From the line containing "(593, 481) = (245, 543): orange house -> none" to the final line of the entries, copy each line exactly. Pictures stay out.
[EXERCISE DATA Boundary: Start]
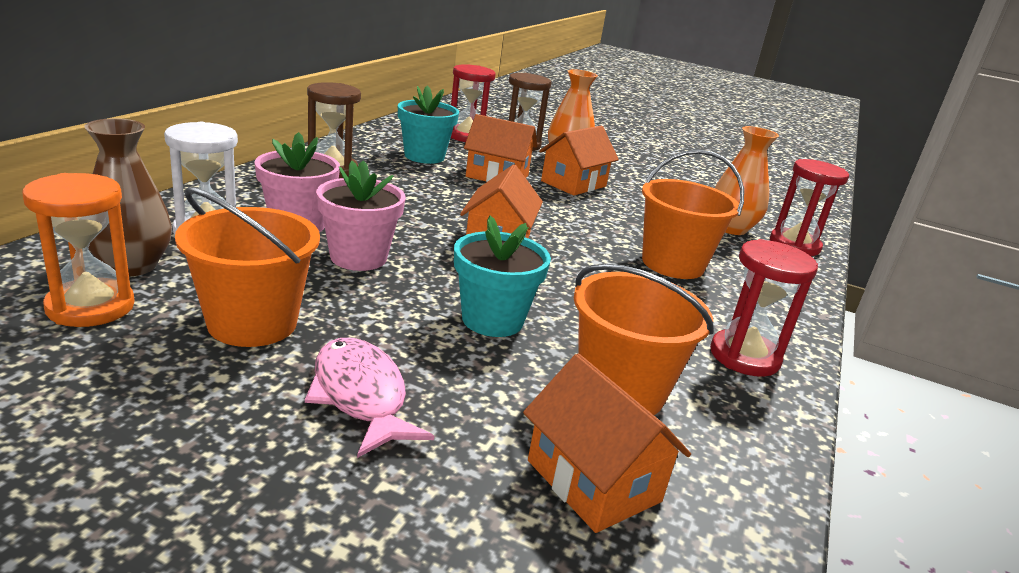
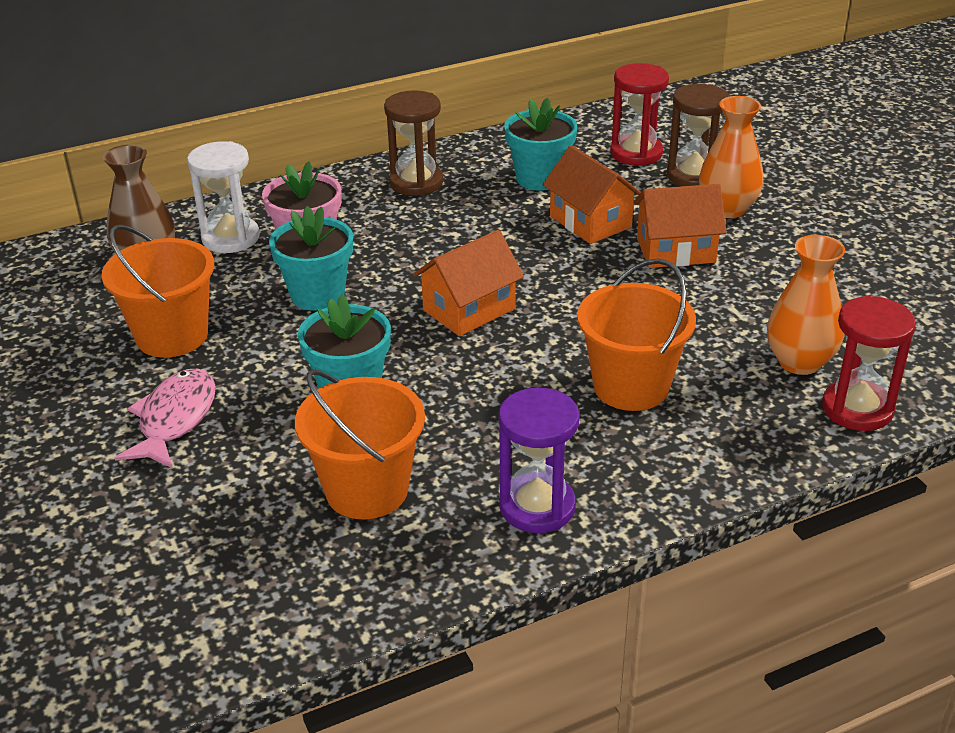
camera: 45 degrees right, 10 degrees up
(90, 307) = (90, 291): orange hourglass -> none
(358, 257) = (317, 295): pink flower pot -> turquoise flower pot
(593, 481) = (245, 543): orange house -> none
(744, 357) = (537, 506): red hourglass -> purple hourglass

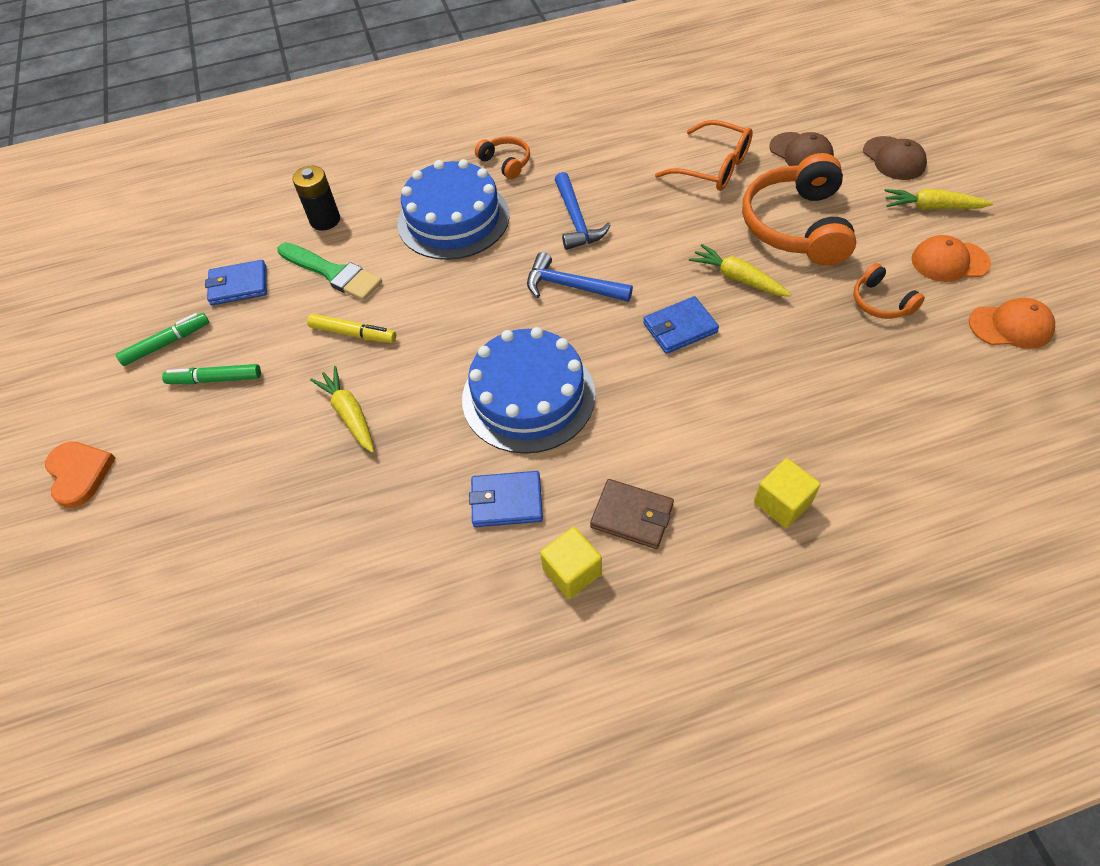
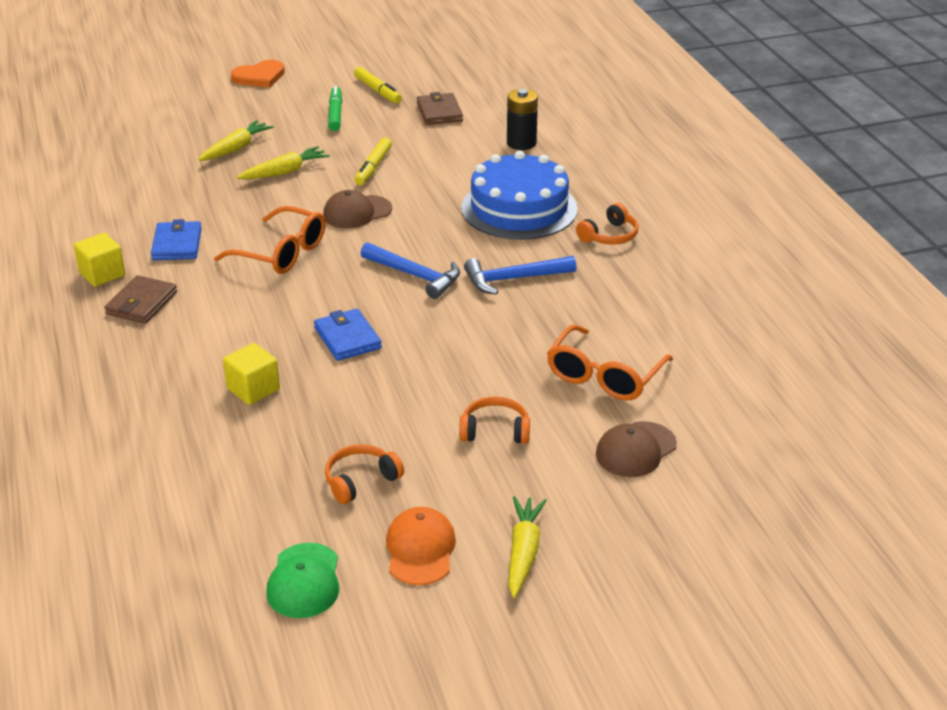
camera: 85 degrees right, 20 degrees down
(167, 343) = (378, 91): green marker -> yellow marker
(239, 285) = (439, 112): blue wallet -> brown wallet
(333, 273) = (449, 152): green brush -> none
(528, 396) = (282, 253): blue cake -> orange glasses
(571, 286) = (415, 276): blue hammer -> blue hammer turned 105 degrees clockwise
(737, 278) = (413, 380): yellow carrot -> yellow carrot (236, 148)
(782, 503) = (125, 383): yellow cube -> yellow cube (253, 389)
(796, 226) = (495, 431): orange headphones -> orange headphones, size x0.48
(894, 159) = (626, 533): brown cap -> brown cap (357, 212)
(1010, 326) = (304, 581): orange cap -> green cap

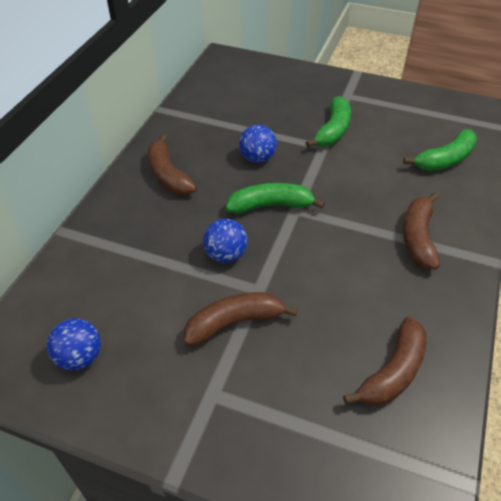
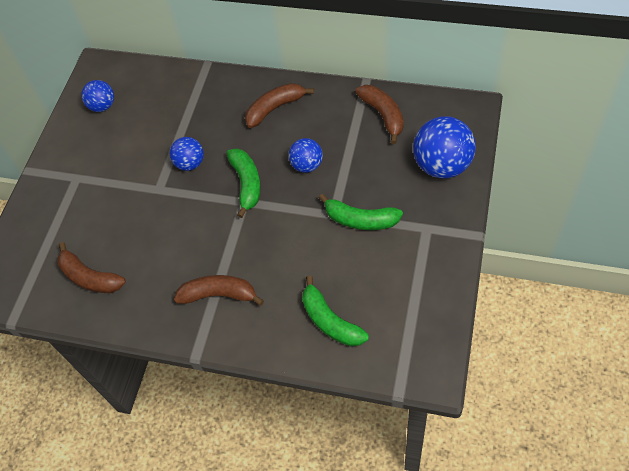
camera: 90 degrees right, 10 degrees up
(234, 322) = (129, 179): brown banana -> brown banana (383, 115)
(281, 79) = (442, 165): none -> blue ball

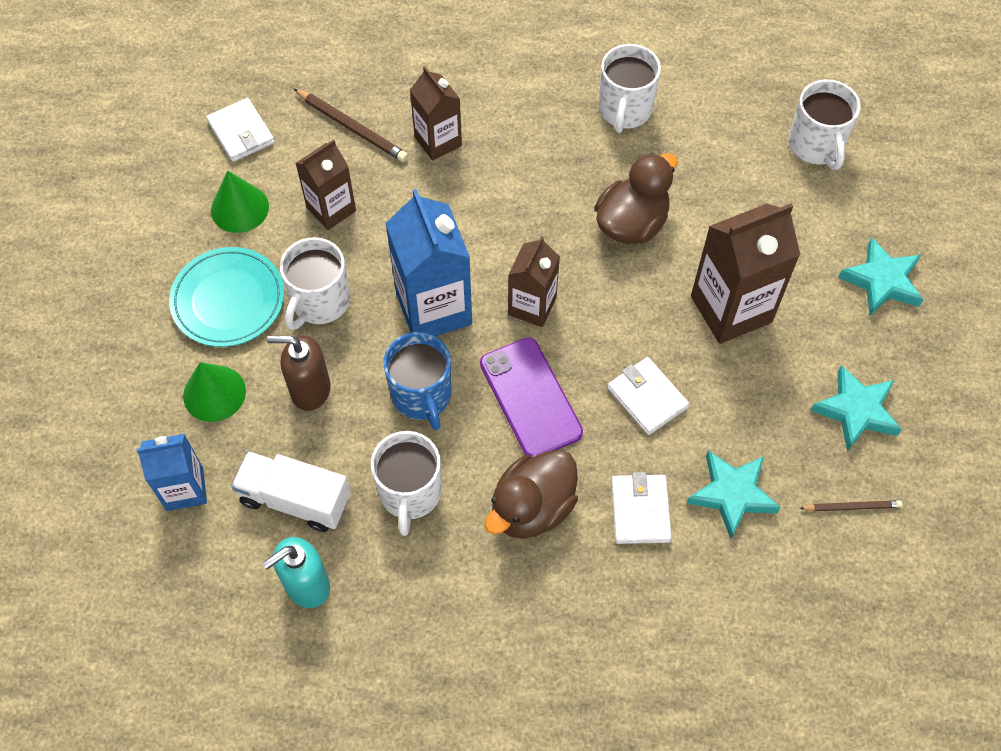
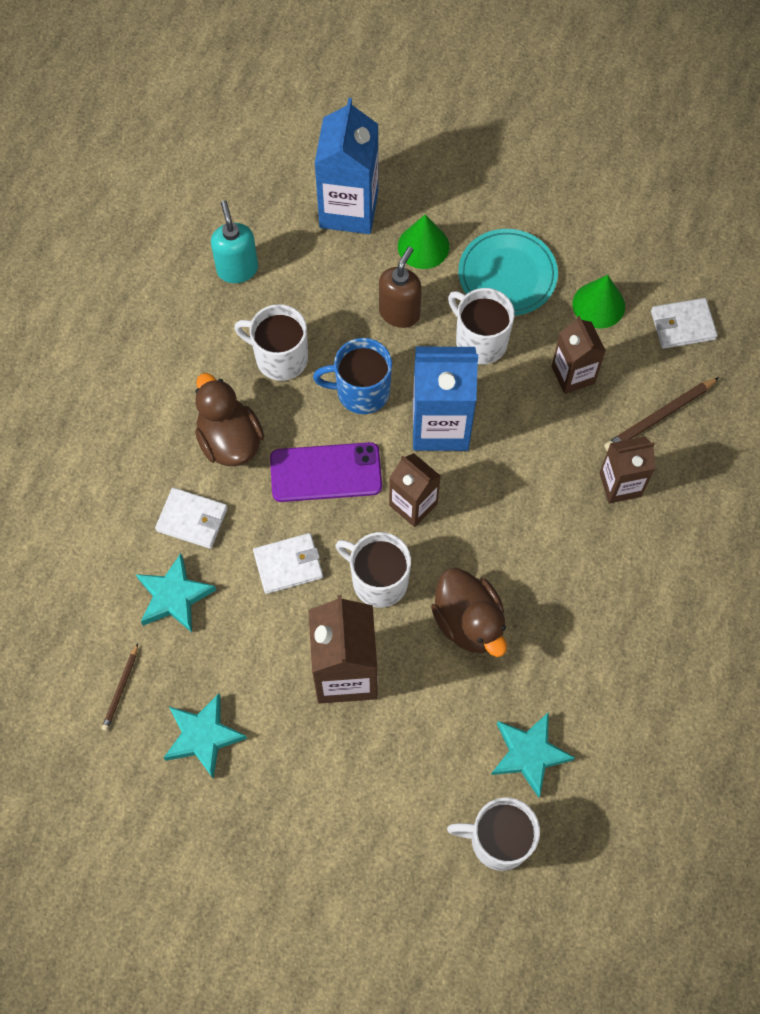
camera: 110 degrees right, 5 degrees up
(185, 489) = (349, 209): blue carton -> blue carton, size x1.63
(295, 499) = (309, 279): white truck -> none
(624, 110) = (603, 668): white mug -> white mug (378, 580)
(882, 281) = (321, 827): turquoise star -> turquoise star (529, 754)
[EXERCISE DATA Boundary: End]
(RESULT OF THIS EXERCISE):
(593, 481) = (245, 543): orange house -> none
(744, 357) = (537, 506): red hourglass -> purple hourglass

camera: 85 degrees right, 20 degrees down
(167, 343) = (378, 91): green marker -> yellow marker
(239, 285) = (439, 112): blue wallet -> brown wallet
(333, 273) = (449, 152): green brush -> none
(528, 396) = (282, 253): blue cake -> orange glasses
(571, 286) = (415, 276): blue hammer -> blue hammer turned 105 degrees clockwise
(737, 278) = (413, 380): yellow carrot -> yellow carrot (236, 148)
(782, 503) = (125, 383): yellow cube -> yellow cube (253, 389)
(796, 226) = (495, 431): orange headphones -> orange headphones, size x0.48
(894, 159) = (626, 533): brown cap -> brown cap (357, 212)
(1010, 326) = (304, 581): orange cap -> green cap

camera: 90 degrees right, 10 degrees up
(234, 322) = (129, 179): brown banana -> brown banana (383, 115)
(281, 79) = (442, 165): none -> blue ball

camera: 110 degrees right, 5 degrees up
(185, 489) = (349, 209): blue carton -> blue carton, size x1.63
(295, 499) = (309, 279): white truck -> none
(624, 110) = (603, 668): white mug -> white mug (378, 580)
(882, 281) = (321, 827): turquoise star -> turquoise star (529, 754)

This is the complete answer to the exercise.